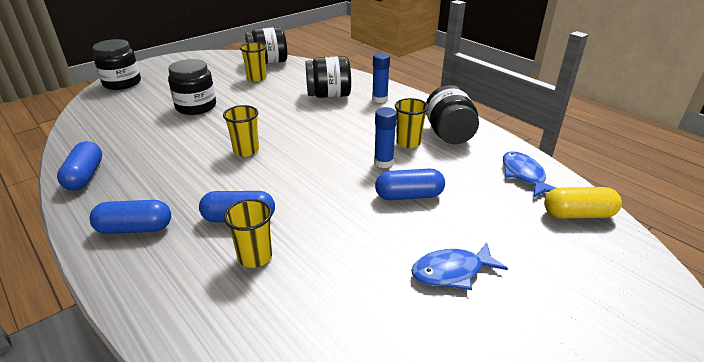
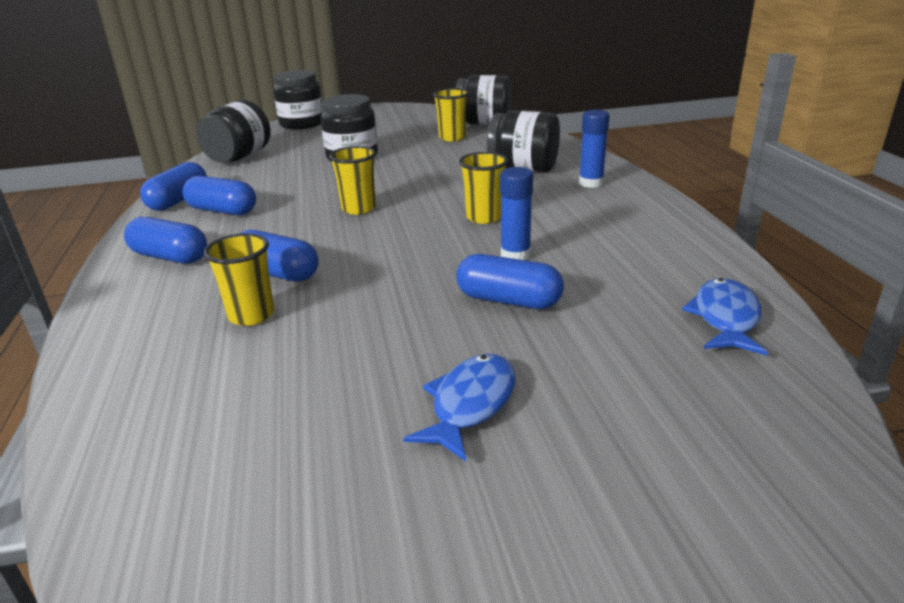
camera: 30 degrees right, 5 degrees down
(136, 176) = (222, 211): none -> blue capsule
(408, 142) = (577, 239): yellow cup -> yellow cup (484, 217)
(449, 134) = (652, 241): black jar -> black jar (239, 157)
(452, 272) = (470, 404): blue fish -> blue fish turned 105 degrees clockwise
(578, 214) = (769, 394): yellow capsule -> none

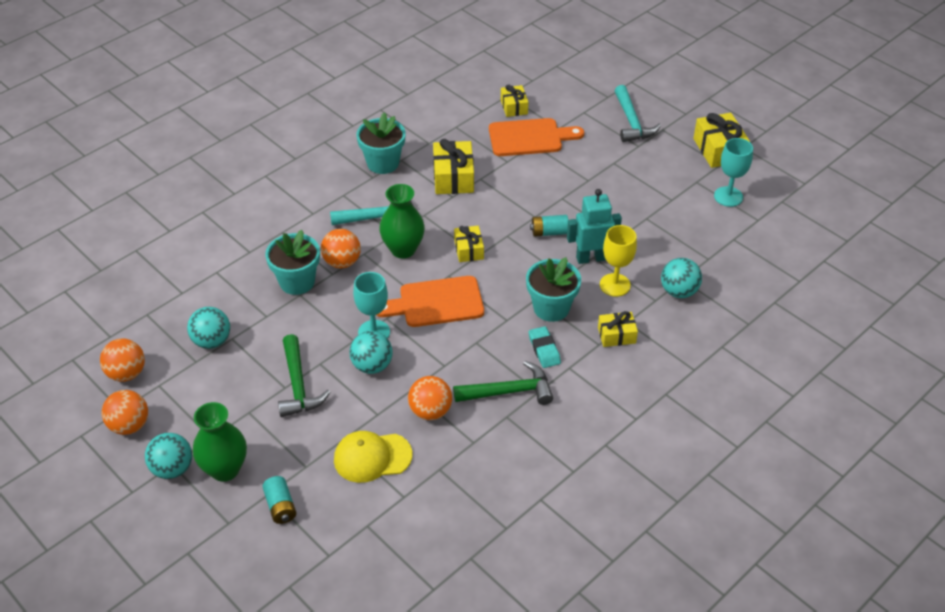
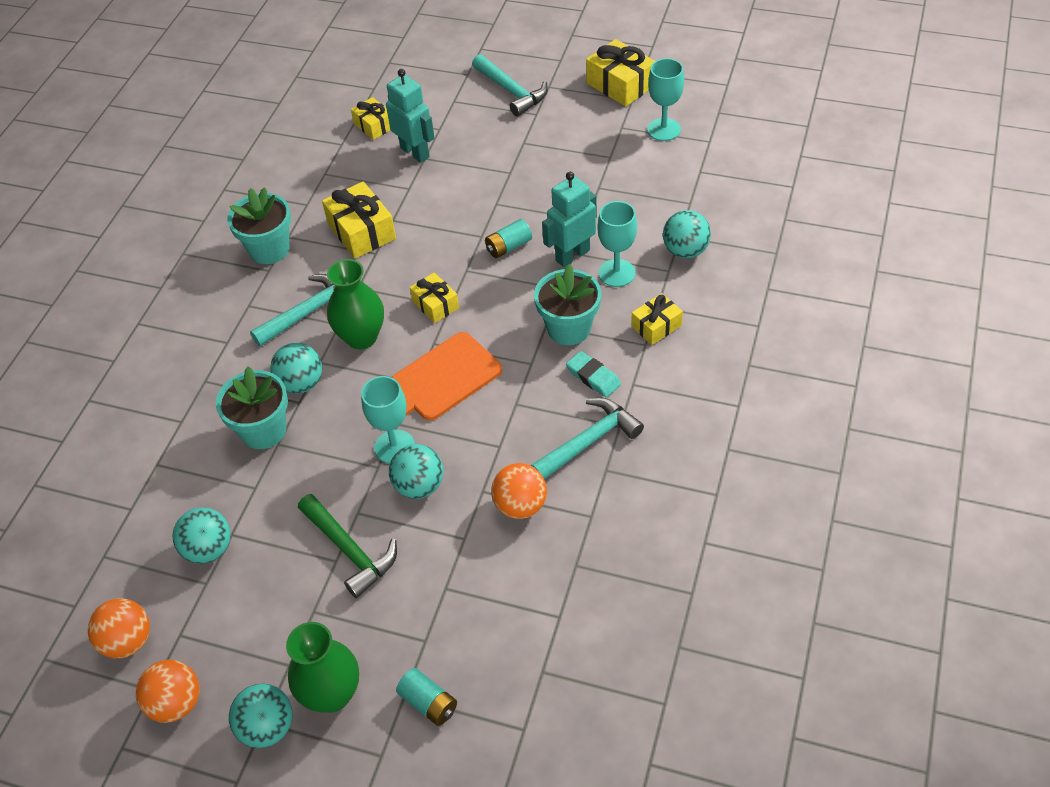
camera: 25 degrees left, 5 degrees up
(342, 262) = (301, 383): orange ball -> turquoise ball
(372, 457) = (493, 590): yellow cap -> none
(509, 391) = (589, 441): green hammer -> turquoise hammer
(530, 137) = (415, 152): orange cutting board -> turquoise robot
(615, 285) = (616, 273): yellow goblet -> turquoise goblet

**What is being asked**
Tell how many lines in the material above include the word "degrees", giving the number only.

**Exercise answer**
3